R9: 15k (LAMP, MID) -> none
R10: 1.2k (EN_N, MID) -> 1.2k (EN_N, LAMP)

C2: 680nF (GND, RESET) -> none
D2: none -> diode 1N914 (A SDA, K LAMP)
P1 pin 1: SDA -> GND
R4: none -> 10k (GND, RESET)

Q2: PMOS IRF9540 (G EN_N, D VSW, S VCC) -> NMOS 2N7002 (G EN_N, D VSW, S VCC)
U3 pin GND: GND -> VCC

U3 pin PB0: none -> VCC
--------------------
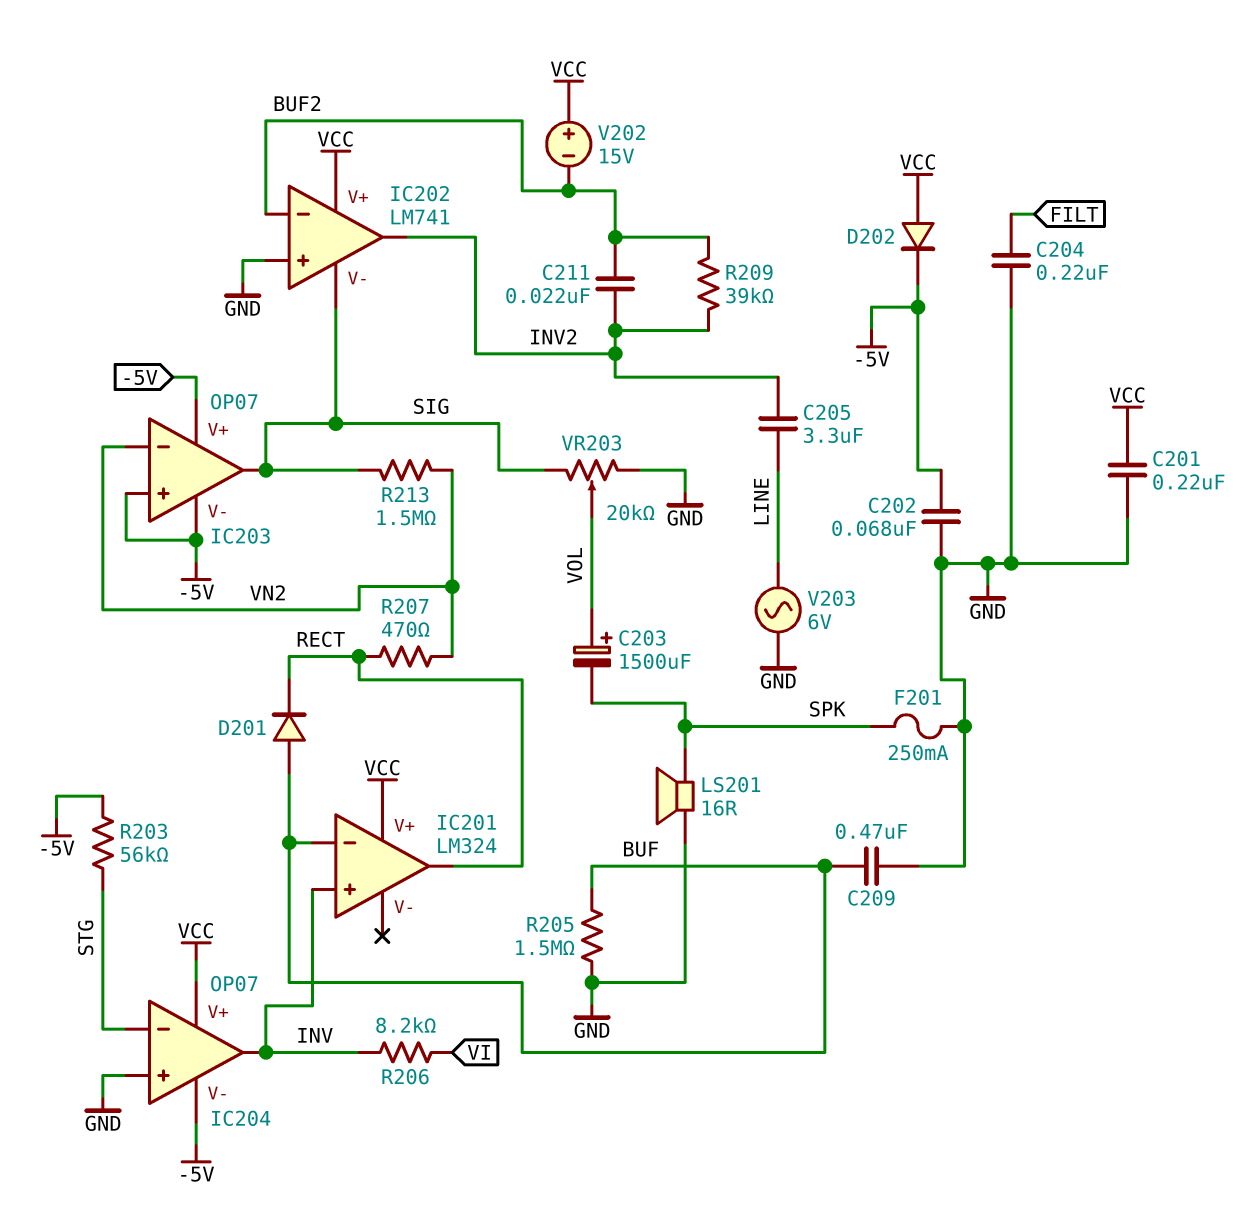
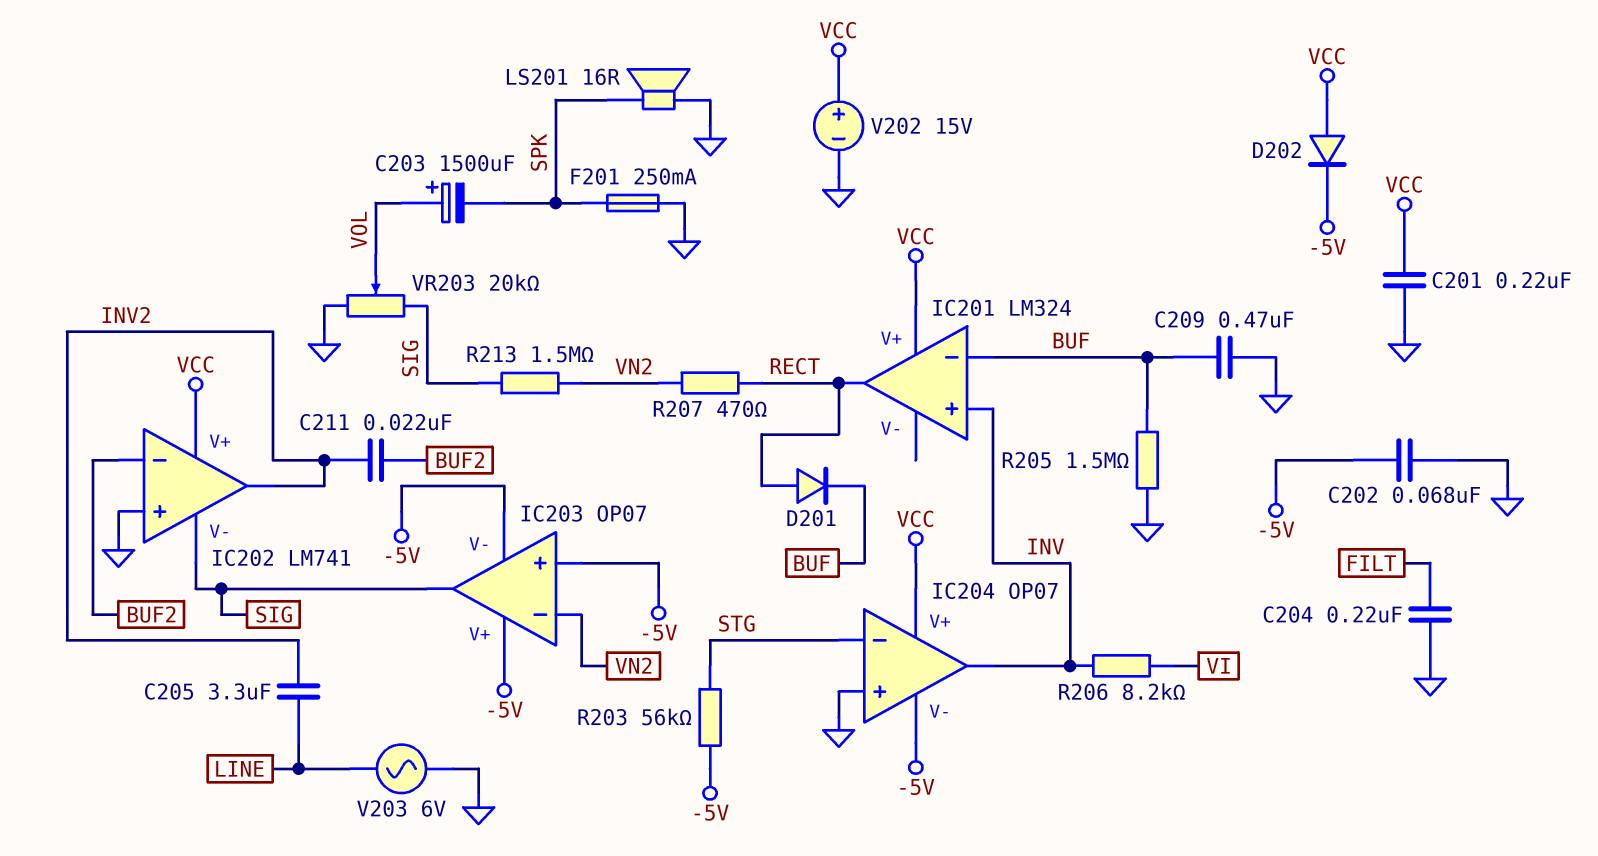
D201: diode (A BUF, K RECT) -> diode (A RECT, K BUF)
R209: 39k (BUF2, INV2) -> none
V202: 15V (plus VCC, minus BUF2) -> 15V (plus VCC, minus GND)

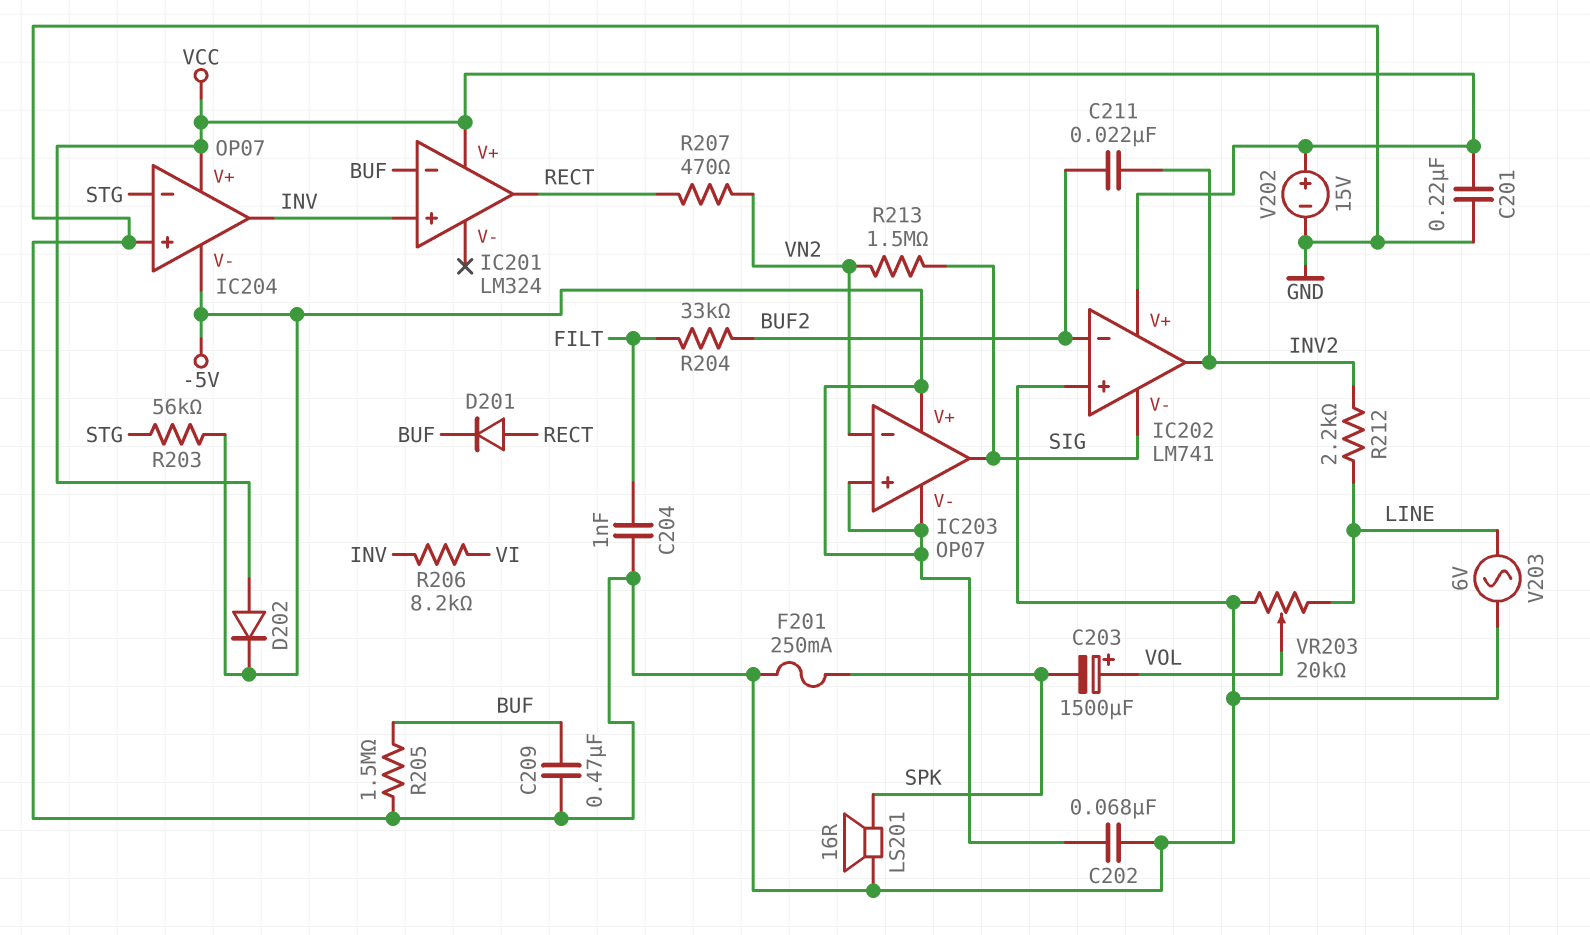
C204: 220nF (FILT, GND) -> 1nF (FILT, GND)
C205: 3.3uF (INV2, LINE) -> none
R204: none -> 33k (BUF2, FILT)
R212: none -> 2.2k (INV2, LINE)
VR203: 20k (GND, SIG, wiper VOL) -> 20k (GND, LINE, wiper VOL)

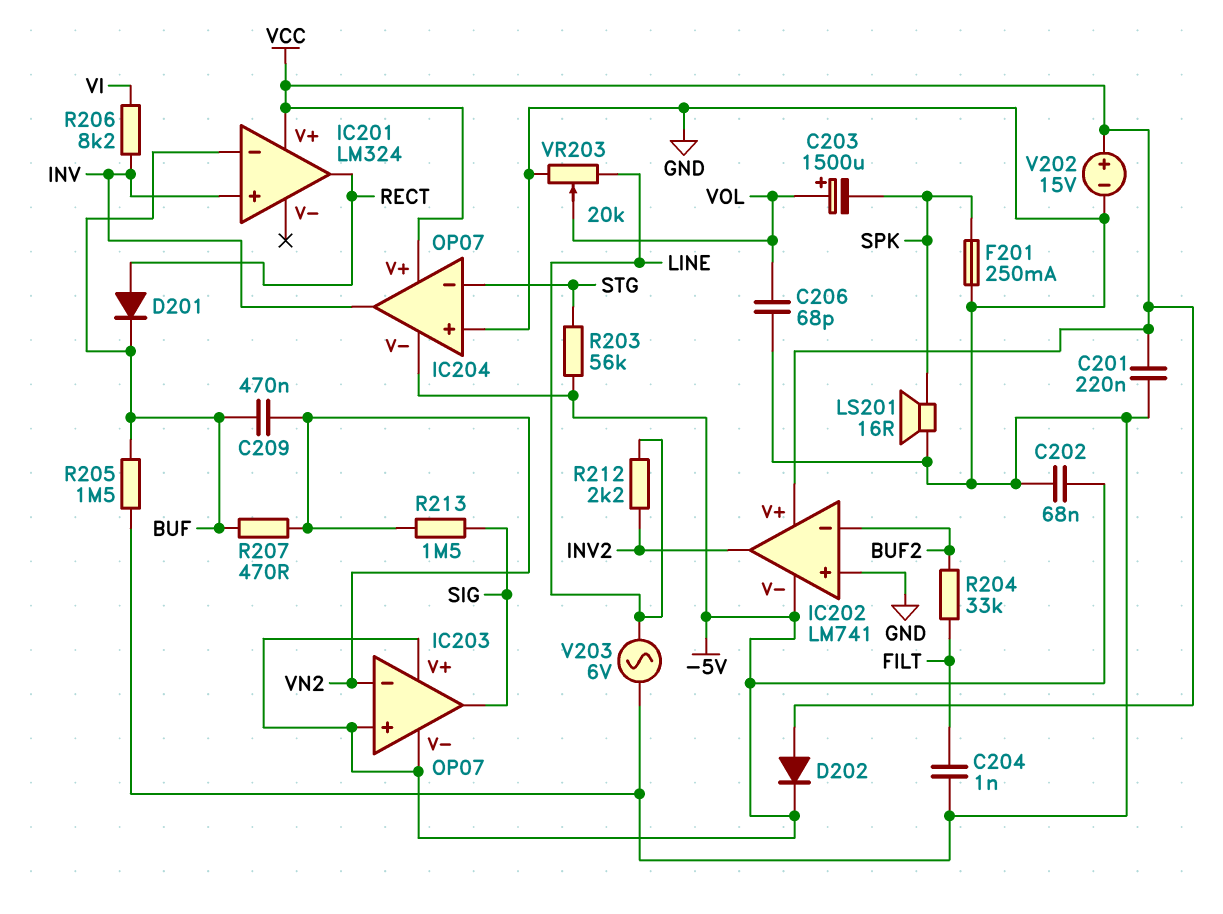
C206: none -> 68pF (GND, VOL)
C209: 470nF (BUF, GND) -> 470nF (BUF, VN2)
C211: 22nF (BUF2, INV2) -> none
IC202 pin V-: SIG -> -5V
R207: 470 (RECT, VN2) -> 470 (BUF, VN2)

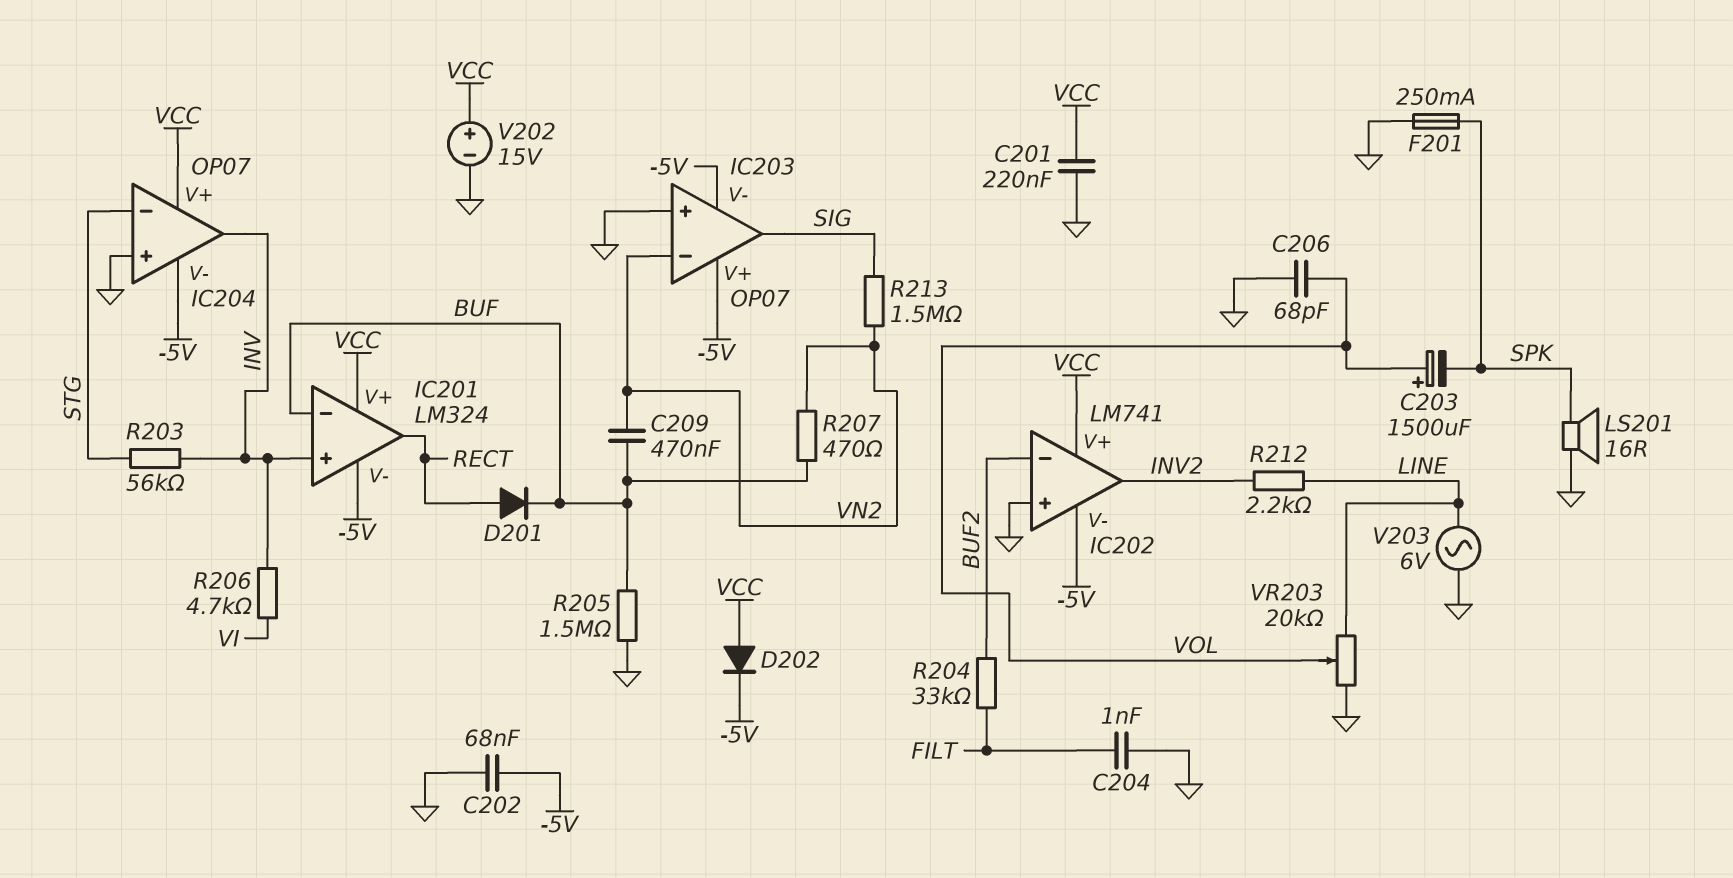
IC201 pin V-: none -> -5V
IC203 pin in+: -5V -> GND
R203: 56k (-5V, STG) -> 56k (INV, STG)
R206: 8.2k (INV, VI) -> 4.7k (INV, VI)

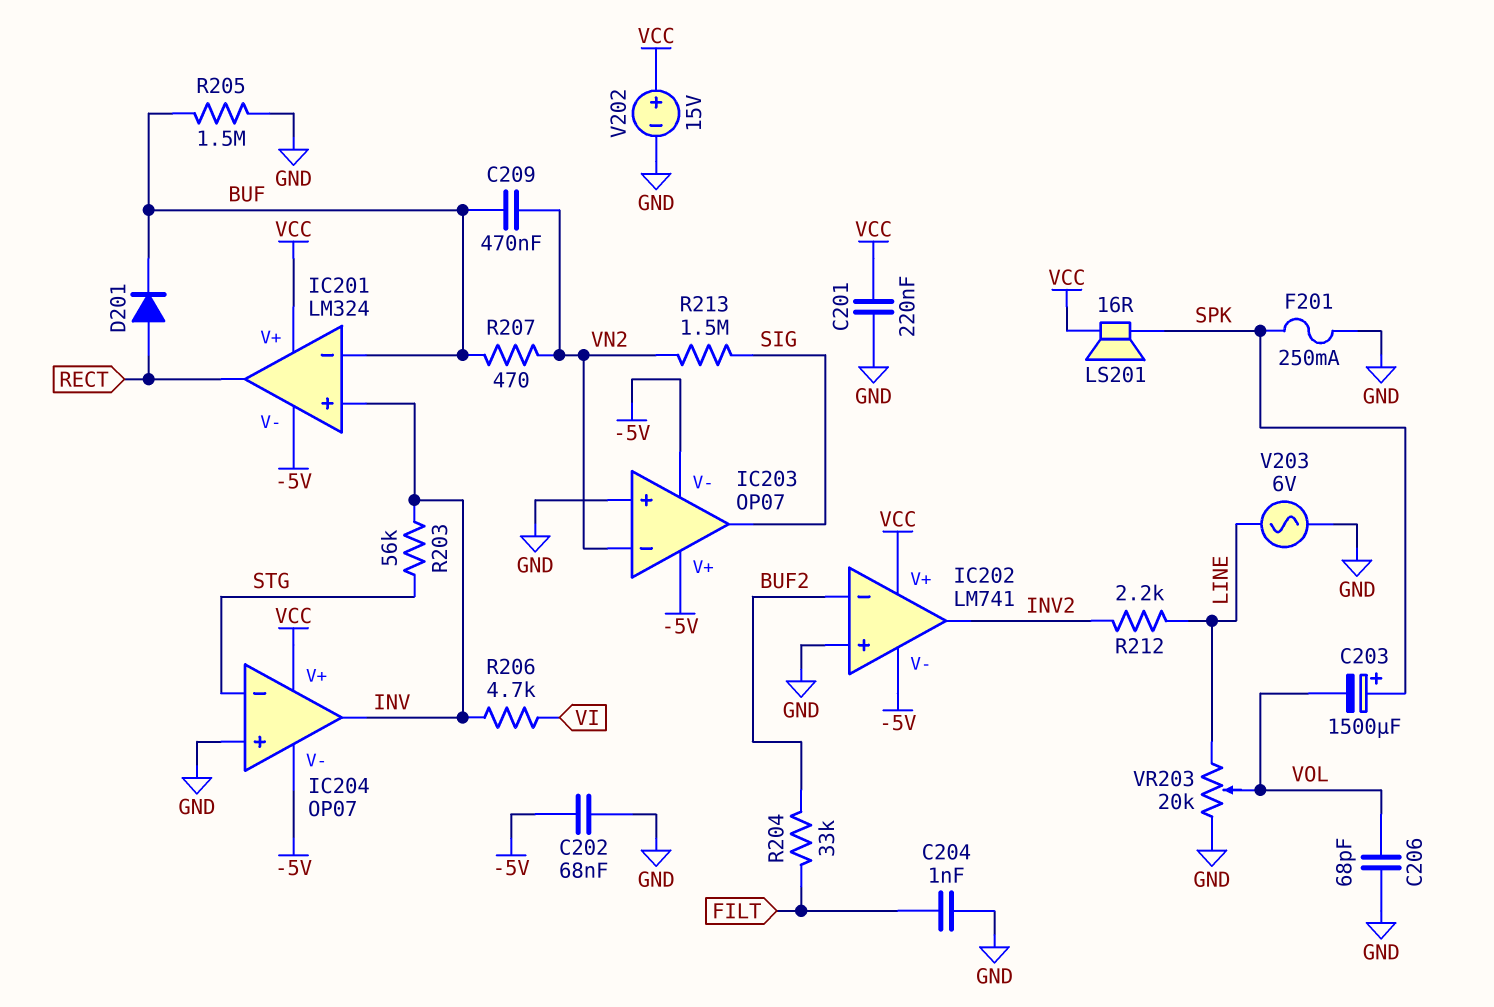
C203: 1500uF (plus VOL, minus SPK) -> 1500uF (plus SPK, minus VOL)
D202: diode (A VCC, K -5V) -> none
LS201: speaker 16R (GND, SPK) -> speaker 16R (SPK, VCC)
--------------------
Try it
For the material above, give again only the lines starting at the line that contains "C206: none -> 68pF (GND, VOL)" and ending at the line that contains "D202: diode (A VCC, K -5V) -> none". Pictures do not belong in the copy.

Exercise response
C206: none -> 68pF (GND, VOL)
C209: 470nF (BUF, GND) -> 470nF (BUF, VN2)
C211: 22nF (BUF2, INV2) -> none
IC202 pin V-: SIG -> -5V
R207: 470 (RECT, VN2) -> 470 (BUF, VN2)

IC201 pin V-: none -> -5V
IC203 pin in+: -5V -> GND
R203: 56k (-5V, STG) -> 56k (INV, STG)
R206: 8.2k (INV, VI) -> 4.7k (INV, VI)

C203: 1500uF (plus VOL, minus SPK) -> 1500uF (plus SPK, minus VOL)
D202: diode (A VCC, K -5V) -> none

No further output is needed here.